## ABOUT THIS EXERCISE
Every line below must be copied as written, except for pictures.

## MATERIAL FOR THIS EXERCISE
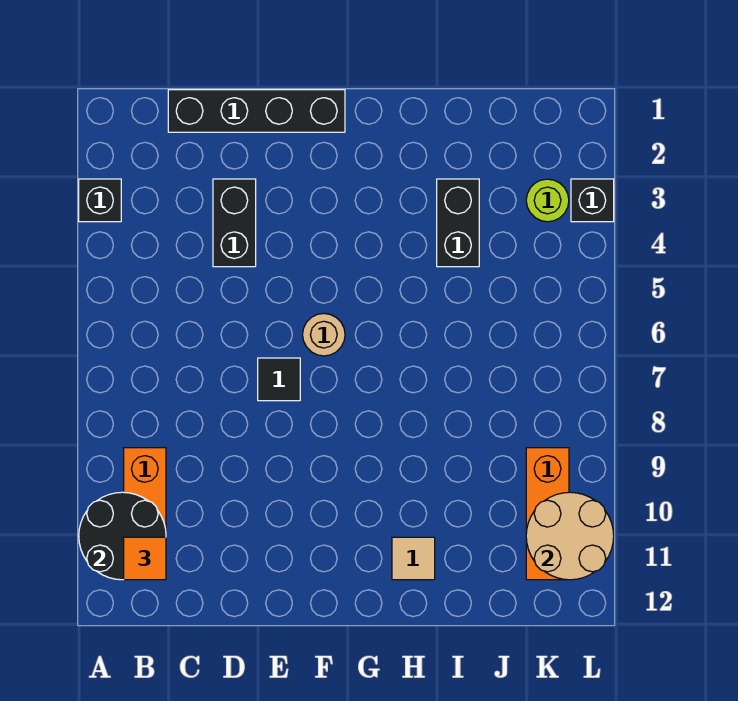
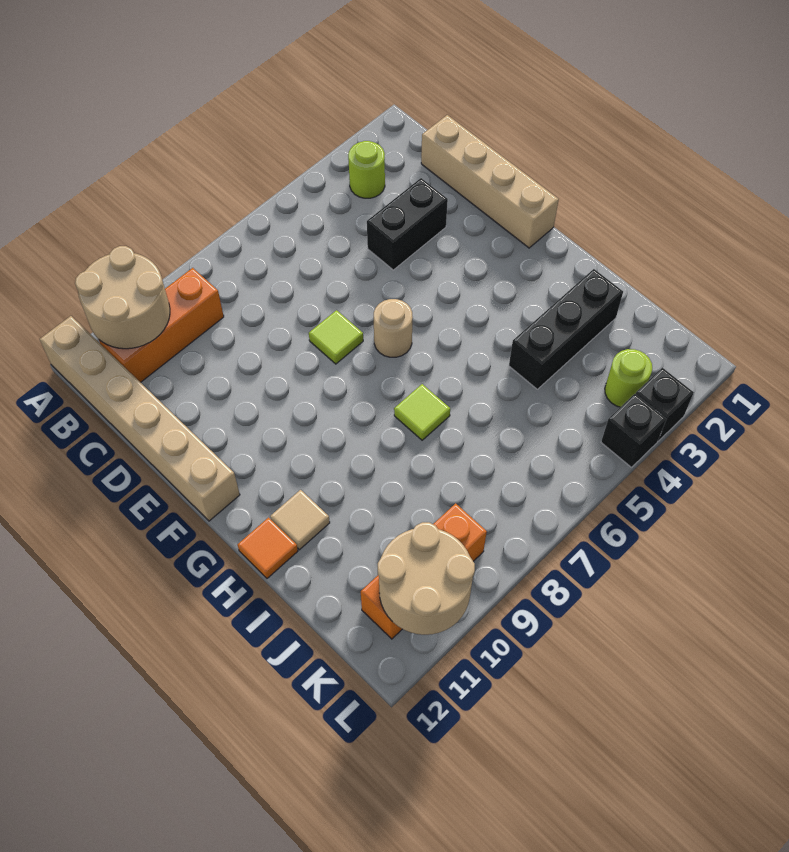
black brick A3 level 1 -> black brick L4 level 1
black round brick A10:B11 level 2 -> tan round brick A10:B11 level 2
none -> tan brick A12:F12 level 1
none -> lime round brick B3 level 1
orange tile B11 level 3 -> orange tile H12 level 1
black brick C1:F1 level 1 -> tan brick C1:F1 level 1
black tile E7 level 1 -> lime tile E7 level 1
none -> lime tile H7 level 1
black brick I3:I4 level 1 -> black brick I2:I4 level 1

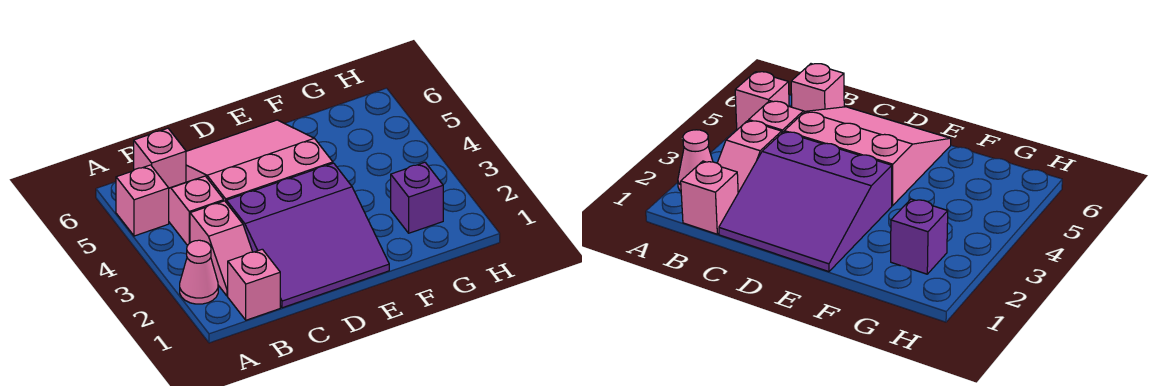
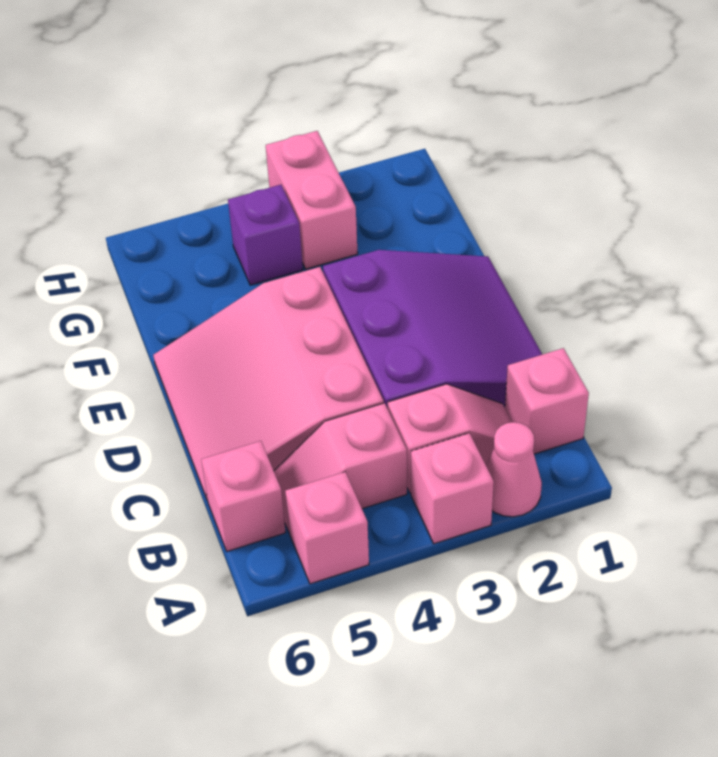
none -> pink brick A3 level 1
purple brick G2 level 1 -> purple brick G4 level 1
none -> pink brick G3:H3 level 1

## SOLVED EXERCISE
black brick A3 level 1 -> black brick L4 level 1
black round brick A10:B11 level 2 -> tan round brick A10:B11 level 2
none -> tan brick A12:F12 level 1
none -> lime round brick B3 level 1
orange tile B11 level 3 -> orange tile H12 level 1
black brick C1:F1 level 1 -> tan brick C1:F1 level 1
black tile E7 level 1 -> lime tile E7 level 1
none -> lime tile H7 level 1
black brick I3:I4 level 1 -> black brick I2:I4 level 1

none -> pink brick A3 level 1
purple brick G2 level 1 -> purple brick G4 level 1
none -> pink brick G3:H3 level 1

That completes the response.